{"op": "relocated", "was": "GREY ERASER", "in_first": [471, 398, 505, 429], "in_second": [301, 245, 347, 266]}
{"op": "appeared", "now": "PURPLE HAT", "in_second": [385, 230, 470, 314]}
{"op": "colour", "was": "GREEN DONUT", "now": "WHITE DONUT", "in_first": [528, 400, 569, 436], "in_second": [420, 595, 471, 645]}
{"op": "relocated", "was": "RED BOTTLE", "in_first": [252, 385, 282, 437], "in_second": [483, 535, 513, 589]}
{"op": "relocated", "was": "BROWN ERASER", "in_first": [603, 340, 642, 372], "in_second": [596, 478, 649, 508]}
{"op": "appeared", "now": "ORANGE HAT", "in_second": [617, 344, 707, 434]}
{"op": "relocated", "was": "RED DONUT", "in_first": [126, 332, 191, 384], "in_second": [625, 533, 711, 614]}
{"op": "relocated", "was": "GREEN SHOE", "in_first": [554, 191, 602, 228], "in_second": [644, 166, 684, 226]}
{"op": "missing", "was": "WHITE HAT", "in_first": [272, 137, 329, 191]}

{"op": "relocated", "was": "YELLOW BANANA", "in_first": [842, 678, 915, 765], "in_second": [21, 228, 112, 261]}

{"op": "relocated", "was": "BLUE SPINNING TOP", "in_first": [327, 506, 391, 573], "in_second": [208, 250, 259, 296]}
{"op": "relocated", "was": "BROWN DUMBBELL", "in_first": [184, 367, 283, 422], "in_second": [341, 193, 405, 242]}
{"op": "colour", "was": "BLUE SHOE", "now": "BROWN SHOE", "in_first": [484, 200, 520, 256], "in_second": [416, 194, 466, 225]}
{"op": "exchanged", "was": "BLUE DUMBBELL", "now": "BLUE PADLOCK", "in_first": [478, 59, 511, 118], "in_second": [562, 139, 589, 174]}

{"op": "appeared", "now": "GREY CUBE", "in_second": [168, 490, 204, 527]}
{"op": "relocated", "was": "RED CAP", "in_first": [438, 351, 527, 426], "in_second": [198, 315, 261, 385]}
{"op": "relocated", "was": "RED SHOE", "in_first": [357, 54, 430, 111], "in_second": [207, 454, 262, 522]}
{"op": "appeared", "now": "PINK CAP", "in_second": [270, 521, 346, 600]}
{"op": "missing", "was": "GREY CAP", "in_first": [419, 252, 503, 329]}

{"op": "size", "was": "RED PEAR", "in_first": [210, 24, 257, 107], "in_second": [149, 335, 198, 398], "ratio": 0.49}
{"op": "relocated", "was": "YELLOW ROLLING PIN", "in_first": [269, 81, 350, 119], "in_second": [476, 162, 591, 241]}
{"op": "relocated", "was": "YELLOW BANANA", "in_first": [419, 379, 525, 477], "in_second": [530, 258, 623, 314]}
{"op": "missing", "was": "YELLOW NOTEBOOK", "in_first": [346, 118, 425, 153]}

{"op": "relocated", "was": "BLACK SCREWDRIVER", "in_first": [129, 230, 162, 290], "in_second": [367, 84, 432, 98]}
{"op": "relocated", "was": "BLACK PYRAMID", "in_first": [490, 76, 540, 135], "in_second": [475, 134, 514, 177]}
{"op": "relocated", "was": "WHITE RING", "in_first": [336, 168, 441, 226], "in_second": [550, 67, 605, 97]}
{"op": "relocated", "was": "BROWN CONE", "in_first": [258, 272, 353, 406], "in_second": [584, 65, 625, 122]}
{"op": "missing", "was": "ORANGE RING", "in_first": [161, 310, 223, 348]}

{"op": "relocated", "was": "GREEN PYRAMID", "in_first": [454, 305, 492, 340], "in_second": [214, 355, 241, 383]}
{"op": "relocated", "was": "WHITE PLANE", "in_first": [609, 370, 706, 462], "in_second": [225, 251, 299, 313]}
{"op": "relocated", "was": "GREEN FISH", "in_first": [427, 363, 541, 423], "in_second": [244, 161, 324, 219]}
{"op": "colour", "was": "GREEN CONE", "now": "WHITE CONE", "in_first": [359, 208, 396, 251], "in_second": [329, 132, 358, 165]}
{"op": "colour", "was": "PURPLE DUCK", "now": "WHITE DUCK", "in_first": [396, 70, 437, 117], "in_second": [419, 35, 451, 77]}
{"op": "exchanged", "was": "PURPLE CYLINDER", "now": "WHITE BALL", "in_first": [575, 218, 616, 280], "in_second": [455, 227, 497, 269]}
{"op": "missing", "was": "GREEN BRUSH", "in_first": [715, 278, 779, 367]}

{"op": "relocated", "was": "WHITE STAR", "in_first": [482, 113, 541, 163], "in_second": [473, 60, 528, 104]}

○ ○ ○ ○ ○

*TASK TO COMPLETE*. Scan the data above, find each line with "DONUT", and copy it.

*ANSWER TO THIS EXERCISE*.
{"op": "colour", "was": "GREEN DONUT", "now": "WHITE DONUT", "in_first": [528, 400, 569, 436], "in_second": [420, 595, 471, 645]}
{"op": "relocated", "was": "RED DONUT", "in_first": [126, 332, 191, 384], "in_second": [625, 533, 711, 614]}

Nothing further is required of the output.